_Assigned task_: A word-for-word copy of the entries, with the images left out, is what you should write.

_Provided data_:
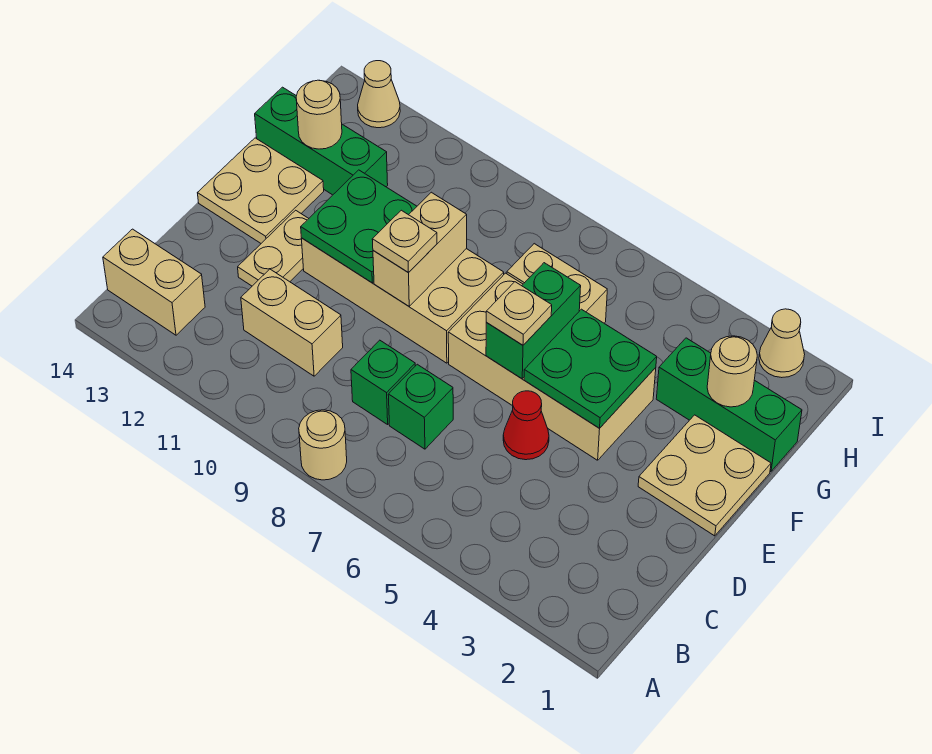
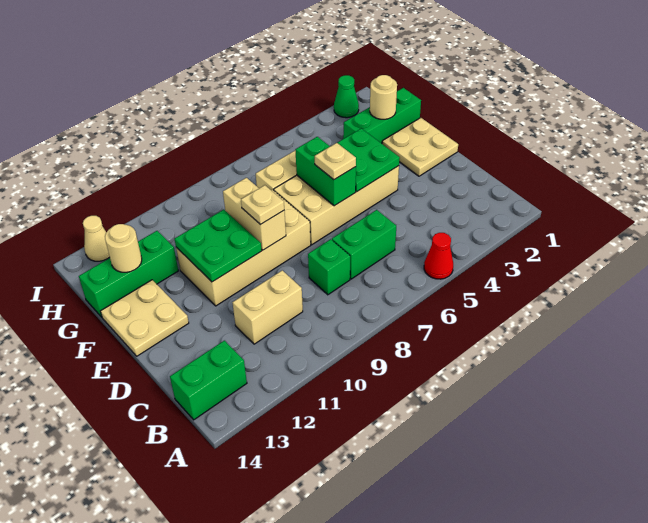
tan round brick A8 level 1 -> none
tan brick B13:B14 level 1 -> green brick B13:B14 level 1
green brick C7 level 1 -> green brick C6:C7 level 1
red cone D5 level 1 -> red cone A5 level 1
tan plate D12:E12 level 1 -> none
tan cone I2 level 1 -> green cone I2 level 1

_Task output_:
tan round brick A8 level 1 -> none
tan brick B13:B14 level 1 -> green brick B13:B14 level 1
green brick C7 level 1 -> green brick C6:C7 level 1
red cone D5 level 1 -> red cone A5 level 1
tan plate D12:E12 level 1 -> none
tan cone I2 level 1 -> green cone I2 level 1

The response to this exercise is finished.